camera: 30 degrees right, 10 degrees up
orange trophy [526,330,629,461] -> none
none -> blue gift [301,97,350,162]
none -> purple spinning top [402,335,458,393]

#### Directions for this task
Output the whole listing above again, word for word.

#### Answer
camera: 30 degrees right, 10 degrees up
orange trophy [526,330,629,461] -> none
none -> blue gift [301,97,350,162]
none -> purple spinning top [402,335,458,393]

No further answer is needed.